[Recorded data]
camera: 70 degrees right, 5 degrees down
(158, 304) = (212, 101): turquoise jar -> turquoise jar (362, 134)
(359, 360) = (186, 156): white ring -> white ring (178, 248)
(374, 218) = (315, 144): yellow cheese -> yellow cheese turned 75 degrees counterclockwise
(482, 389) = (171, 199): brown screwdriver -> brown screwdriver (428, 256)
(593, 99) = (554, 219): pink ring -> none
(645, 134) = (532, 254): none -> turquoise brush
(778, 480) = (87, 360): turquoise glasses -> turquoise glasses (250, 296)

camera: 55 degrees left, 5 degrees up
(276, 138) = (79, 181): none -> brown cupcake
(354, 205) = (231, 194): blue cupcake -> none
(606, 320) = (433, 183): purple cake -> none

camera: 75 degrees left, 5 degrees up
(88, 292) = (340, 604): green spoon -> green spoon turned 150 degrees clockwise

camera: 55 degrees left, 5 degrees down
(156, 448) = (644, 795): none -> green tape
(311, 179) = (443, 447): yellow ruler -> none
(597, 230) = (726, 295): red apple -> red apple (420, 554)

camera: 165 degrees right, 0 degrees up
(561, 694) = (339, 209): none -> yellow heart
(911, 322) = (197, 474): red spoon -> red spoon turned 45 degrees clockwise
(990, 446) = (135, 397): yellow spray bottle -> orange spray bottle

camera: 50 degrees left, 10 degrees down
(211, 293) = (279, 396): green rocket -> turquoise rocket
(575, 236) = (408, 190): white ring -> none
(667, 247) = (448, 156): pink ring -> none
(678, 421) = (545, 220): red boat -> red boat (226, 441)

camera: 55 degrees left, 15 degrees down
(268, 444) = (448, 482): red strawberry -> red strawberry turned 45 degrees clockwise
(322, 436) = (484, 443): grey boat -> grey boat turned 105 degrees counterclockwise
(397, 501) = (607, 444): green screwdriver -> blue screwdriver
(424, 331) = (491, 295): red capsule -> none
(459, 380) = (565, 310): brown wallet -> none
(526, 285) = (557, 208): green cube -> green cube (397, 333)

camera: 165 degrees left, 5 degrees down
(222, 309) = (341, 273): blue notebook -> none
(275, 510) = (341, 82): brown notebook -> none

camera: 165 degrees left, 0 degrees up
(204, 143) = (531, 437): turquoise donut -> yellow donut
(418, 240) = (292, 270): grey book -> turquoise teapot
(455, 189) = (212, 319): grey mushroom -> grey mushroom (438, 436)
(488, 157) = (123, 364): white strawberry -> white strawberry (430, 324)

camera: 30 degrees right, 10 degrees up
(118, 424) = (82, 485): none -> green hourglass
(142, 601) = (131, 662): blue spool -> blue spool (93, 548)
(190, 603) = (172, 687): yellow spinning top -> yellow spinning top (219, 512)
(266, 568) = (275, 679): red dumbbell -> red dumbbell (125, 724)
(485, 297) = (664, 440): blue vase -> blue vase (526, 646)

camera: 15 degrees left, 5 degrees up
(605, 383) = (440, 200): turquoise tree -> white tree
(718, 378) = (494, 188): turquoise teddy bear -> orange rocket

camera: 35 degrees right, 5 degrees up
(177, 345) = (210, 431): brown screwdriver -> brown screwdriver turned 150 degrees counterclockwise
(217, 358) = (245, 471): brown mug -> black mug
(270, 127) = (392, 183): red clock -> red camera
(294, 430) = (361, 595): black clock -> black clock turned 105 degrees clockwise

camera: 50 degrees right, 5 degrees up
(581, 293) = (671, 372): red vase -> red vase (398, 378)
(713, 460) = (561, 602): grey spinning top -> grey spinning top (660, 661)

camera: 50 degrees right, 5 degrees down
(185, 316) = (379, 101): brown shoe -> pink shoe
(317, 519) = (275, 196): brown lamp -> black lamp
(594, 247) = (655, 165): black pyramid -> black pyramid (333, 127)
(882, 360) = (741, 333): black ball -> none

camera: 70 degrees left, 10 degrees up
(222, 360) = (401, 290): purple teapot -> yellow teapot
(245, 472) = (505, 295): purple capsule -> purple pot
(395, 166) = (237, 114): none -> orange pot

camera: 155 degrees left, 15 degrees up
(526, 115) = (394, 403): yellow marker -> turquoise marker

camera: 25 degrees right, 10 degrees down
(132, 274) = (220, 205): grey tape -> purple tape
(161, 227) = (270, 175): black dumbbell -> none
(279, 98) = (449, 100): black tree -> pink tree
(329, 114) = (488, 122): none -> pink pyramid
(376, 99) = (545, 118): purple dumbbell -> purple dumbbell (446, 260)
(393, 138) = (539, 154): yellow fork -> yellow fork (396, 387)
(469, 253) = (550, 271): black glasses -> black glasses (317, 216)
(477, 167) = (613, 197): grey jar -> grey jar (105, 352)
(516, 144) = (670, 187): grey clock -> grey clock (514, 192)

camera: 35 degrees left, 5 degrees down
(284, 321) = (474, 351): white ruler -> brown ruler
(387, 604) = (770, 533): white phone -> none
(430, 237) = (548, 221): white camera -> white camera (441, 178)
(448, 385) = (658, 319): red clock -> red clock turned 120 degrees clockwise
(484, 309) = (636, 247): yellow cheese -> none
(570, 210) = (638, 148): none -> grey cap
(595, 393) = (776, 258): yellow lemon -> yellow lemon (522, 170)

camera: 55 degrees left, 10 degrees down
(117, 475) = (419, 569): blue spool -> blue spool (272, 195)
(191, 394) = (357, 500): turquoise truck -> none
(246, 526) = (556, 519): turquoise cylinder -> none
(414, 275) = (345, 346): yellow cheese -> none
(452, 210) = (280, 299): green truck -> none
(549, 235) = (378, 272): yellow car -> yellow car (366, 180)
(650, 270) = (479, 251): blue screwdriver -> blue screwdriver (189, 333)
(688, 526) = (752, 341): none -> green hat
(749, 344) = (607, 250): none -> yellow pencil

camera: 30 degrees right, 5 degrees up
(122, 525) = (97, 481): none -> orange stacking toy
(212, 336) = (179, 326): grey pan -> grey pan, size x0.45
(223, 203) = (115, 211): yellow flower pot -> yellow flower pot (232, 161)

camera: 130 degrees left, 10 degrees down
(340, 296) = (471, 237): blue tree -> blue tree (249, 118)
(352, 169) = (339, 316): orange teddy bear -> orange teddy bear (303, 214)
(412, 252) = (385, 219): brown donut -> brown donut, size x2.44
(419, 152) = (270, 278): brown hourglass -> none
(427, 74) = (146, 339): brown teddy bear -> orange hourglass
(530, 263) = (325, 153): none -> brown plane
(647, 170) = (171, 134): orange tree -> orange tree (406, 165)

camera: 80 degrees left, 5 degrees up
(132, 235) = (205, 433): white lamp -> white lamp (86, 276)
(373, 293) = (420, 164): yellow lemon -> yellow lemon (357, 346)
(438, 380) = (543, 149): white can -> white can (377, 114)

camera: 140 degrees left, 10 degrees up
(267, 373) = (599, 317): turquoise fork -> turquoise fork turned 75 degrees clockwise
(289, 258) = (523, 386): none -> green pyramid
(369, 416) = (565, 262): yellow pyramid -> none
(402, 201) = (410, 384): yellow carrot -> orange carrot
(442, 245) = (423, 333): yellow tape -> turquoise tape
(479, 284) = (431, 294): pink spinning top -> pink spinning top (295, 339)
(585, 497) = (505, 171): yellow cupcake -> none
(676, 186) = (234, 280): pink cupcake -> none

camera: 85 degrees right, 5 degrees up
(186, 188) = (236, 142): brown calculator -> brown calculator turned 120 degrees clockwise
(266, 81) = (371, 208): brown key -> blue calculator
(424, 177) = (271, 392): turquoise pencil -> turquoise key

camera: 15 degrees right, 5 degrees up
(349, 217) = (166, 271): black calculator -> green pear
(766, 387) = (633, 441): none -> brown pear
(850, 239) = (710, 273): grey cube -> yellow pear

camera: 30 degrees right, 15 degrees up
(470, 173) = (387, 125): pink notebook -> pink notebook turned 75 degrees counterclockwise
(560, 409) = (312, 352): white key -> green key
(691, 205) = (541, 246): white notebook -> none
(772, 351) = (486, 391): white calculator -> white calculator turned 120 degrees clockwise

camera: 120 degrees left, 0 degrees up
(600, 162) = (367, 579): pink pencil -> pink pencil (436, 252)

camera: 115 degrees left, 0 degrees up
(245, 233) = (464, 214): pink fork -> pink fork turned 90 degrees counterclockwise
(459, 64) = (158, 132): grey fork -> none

#### Try it:
The entries above hold a line with "(549, 235) = (378, 272): yellow" and a later line with "(132, 235) = (205, 433): white". Write out exactly those lines and all lines between, nothing more.

#### Completed task:
(549, 235) = (378, 272): yellow car -> yellow car (366, 180)
(650, 270) = (479, 251): blue screwdriver -> blue screwdriver (189, 333)
(688, 526) = (752, 341): none -> green hat
(749, 344) = (607, 250): none -> yellow pencil

camera: 30 degrees right, 5 degrees up
(122, 525) = (97, 481): none -> orange stacking toy
(212, 336) = (179, 326): grey pan -> grey pan, size x0.45
(223, 203) = (115, 211): yellow flower pot -> yellow flower pot (232, 161)

camera: 130 degrees left, 10 degrees down
(340, 296) = (471, 237): blue tree -> blue tree (249, 118)
(352, 169) = (339, 316): orange teddy bear -> orange teddy bear (303, 214)
(412, 252) = (385, 219): brown donut -> brown donut, size x2.44
(419, 152) = (270, 278): brown hourglass -> none
(427, 74) = (146, 339): brown teddy bear -> orange hourglass
(530, 263) = (325, 153): none -> brown plane
(647, 170) = (171, 134): orange tree -> orange tree (406, 165)

camera: 80 degrees left, 5 degrees up
(132, 235) = (205, 433): white lamp -> white lamp (86, 276)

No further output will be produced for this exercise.